What to do:
Where the listing below reaches the line containing "black brick F6:G6 level 1 -> none", start writing out lines exactly, and stop once the line containing "black brick K3:K4" has been written.

Provided data:
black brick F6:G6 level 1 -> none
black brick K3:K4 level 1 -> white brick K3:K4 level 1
* * *
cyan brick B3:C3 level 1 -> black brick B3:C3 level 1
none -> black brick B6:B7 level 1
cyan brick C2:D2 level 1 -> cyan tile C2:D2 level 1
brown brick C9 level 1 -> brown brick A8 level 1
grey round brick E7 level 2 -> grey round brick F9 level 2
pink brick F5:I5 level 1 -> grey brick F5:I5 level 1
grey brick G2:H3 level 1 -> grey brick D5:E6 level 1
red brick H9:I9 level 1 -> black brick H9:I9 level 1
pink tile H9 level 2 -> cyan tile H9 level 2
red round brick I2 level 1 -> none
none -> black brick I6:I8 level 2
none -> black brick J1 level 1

Task result:
black brick F6:G6 level 1 -> none
black brick K3:K4 level 1 -> white brick K3:K4 level 1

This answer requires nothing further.